- [REQUIRED ACTION] Only the lines with "purple" in them need to be copied from the listing.

- [DATA FOR REVIEW]
◆ ◆ ◆
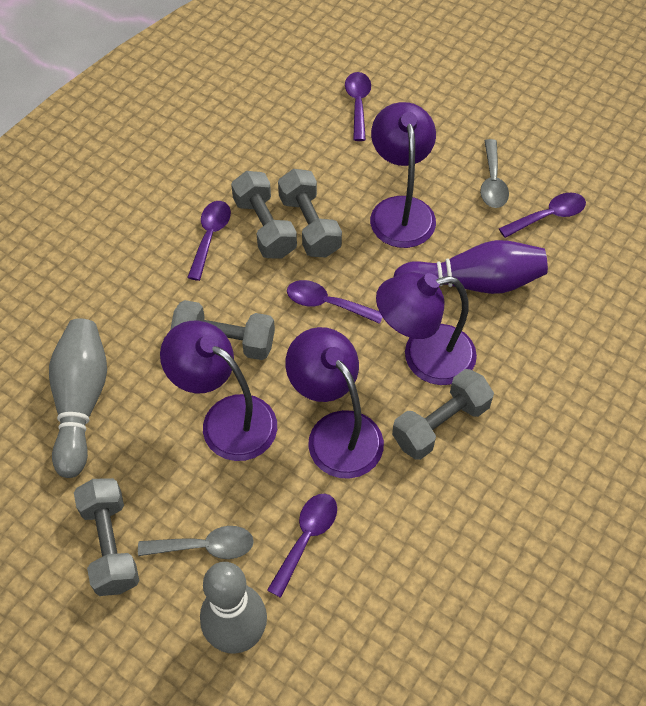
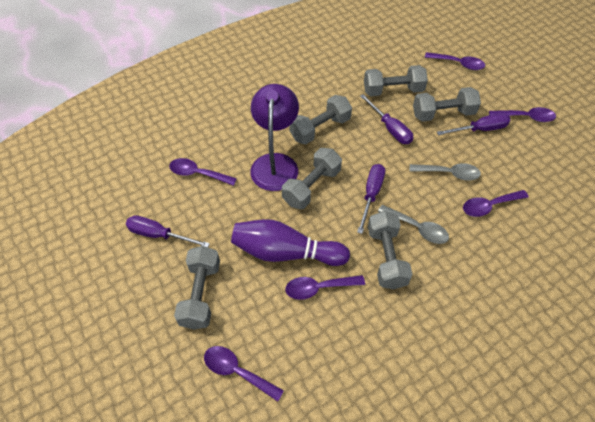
grey bowling pin: 2 -> 0
grey dumbbell: 5 -> 6
purple lamp: 4 -> 1
purple screwdriver: 0 -> 4
purple spoon: 5 -> 6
◆ ◆ ◆
- [WRITTEN RESPONSE]
purple lamp: 4 -> 1
purple screwdriver: 0 -> 4
purple spoon: 5 -> 6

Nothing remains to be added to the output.